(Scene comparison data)
_ _ _ _

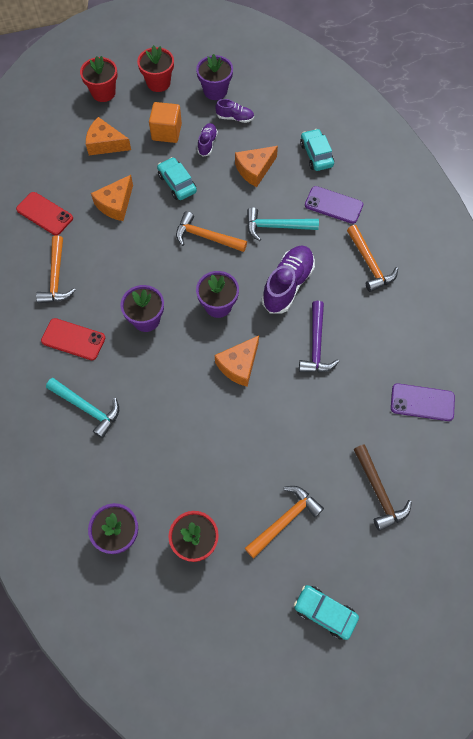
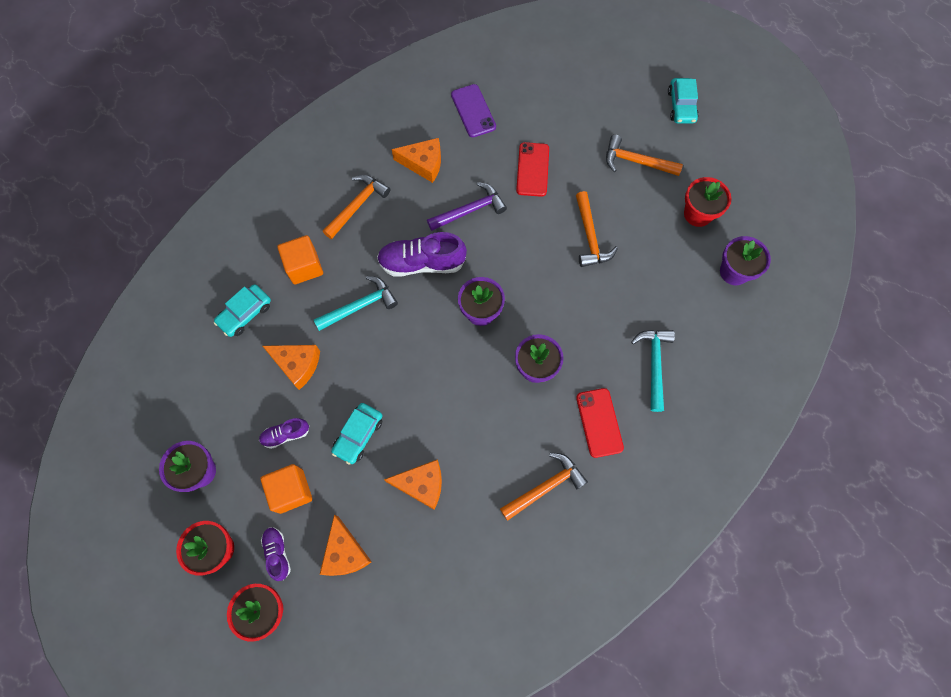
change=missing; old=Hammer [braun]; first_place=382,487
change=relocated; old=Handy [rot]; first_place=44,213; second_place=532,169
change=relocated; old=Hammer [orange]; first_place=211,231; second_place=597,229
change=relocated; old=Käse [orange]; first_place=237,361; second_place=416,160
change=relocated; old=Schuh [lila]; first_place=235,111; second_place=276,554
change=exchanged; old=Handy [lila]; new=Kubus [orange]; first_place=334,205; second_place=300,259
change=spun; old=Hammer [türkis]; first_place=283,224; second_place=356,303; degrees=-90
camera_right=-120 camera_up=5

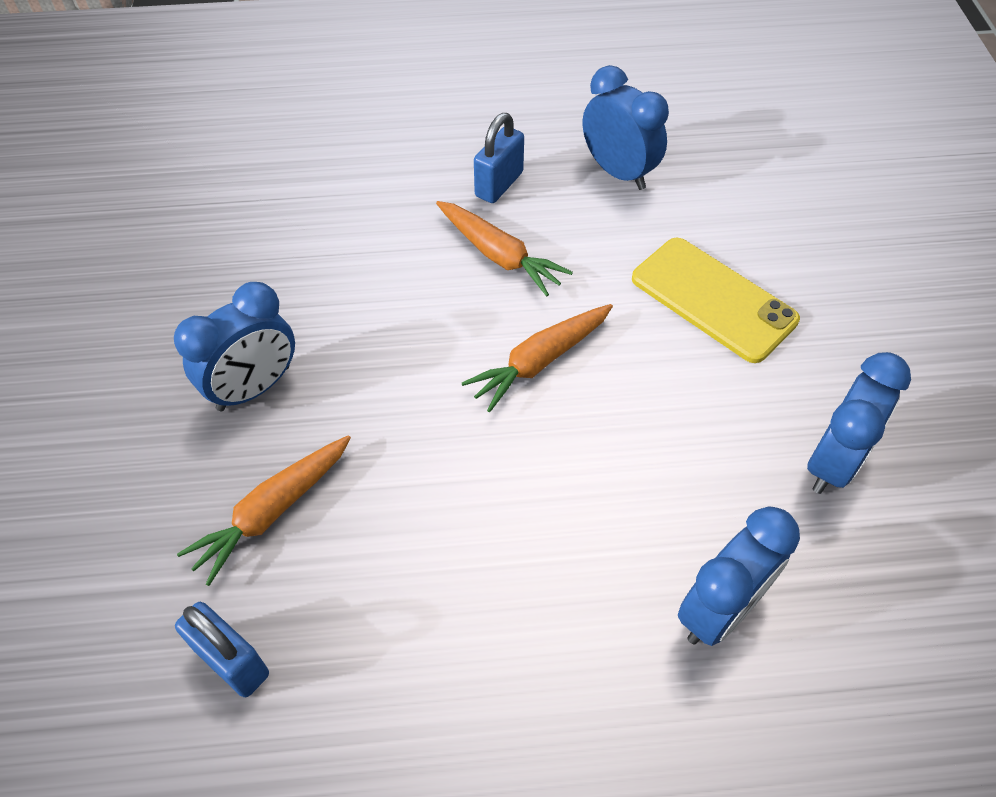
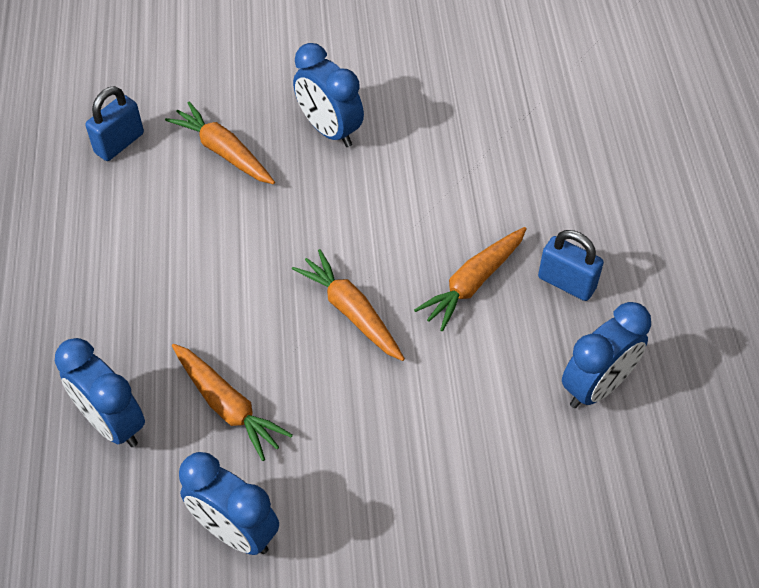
change=missing; old=Handy [gelb]; first_place=716,300
change=appeared; new=Karotte [orange]; second_place=232,402
camera_right=90 camera_up=0

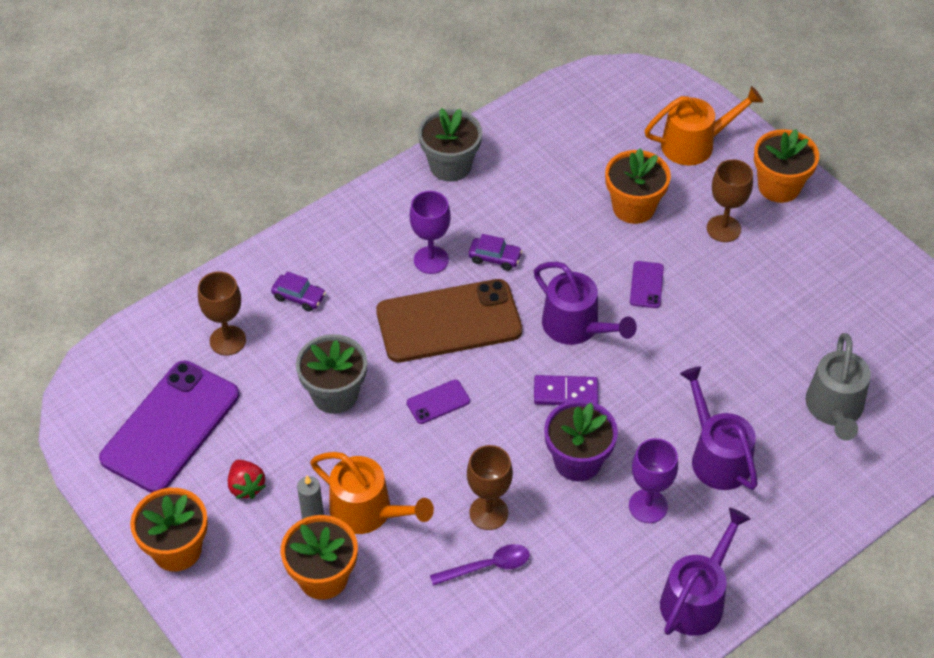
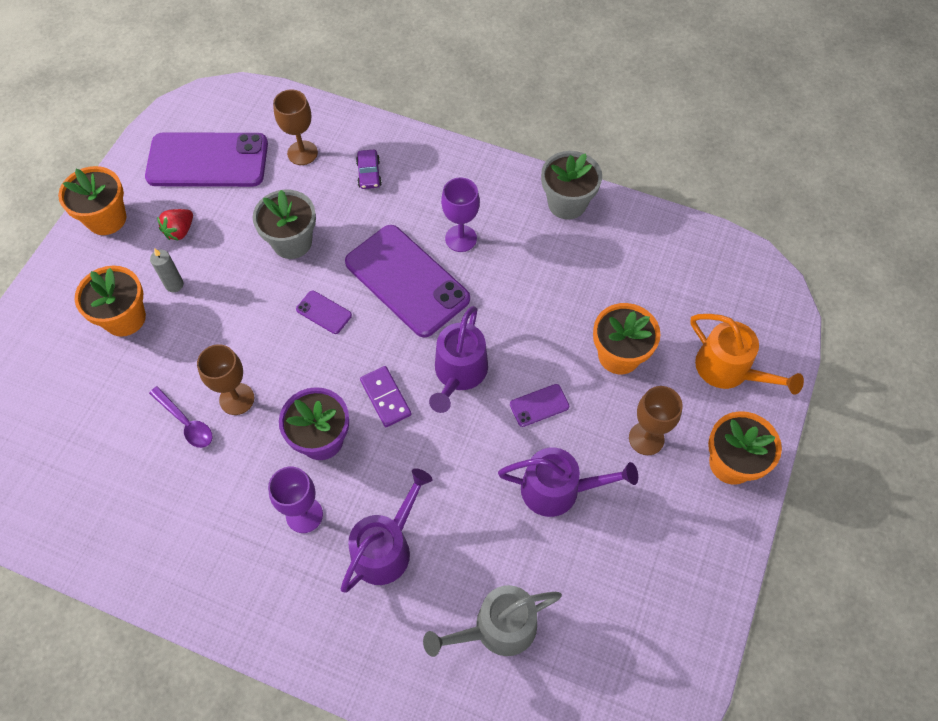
change=missing; old=Gießkanne [orange]; first_place=372,493
change=missing; old=Auto [lila]; first_place=495,252
change=relocated; old=Gießkanne [lila]; first_place=705,572; second_place=568,482
change=colour; old=Handy [braun]; new=Handy [lila]; first_place=449,320; second_place=407,281
camera_right=60 camera_up=10

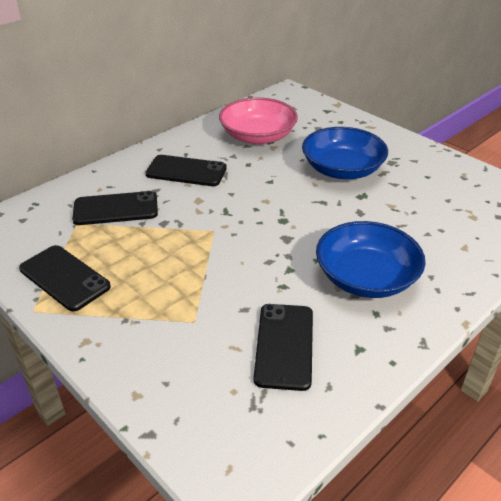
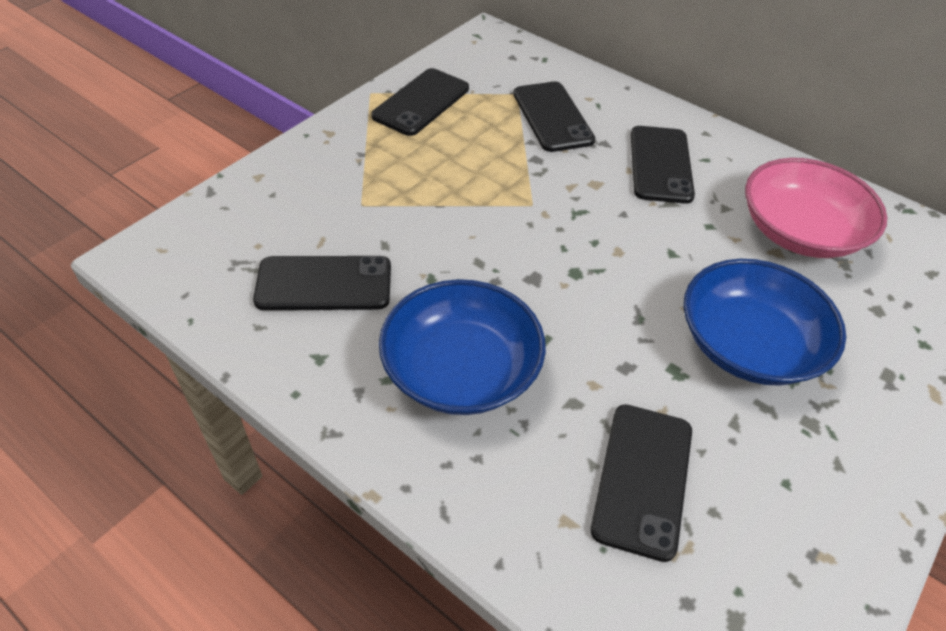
change=appeared; new=Handy [schwarz]; second_place=641,483
camera_right=80 camera_up=10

_ _ _ _

_Exercise goal_
Your answer must be the line with "change=appeared; new=Handy [schwarz];" and all lines after it through the final line of the entries, copied exactly and with nothing added.

_Solution_
change=appeared; new=Handy [schwarz]; second_place=641,483
camera_right=80 camera_up=10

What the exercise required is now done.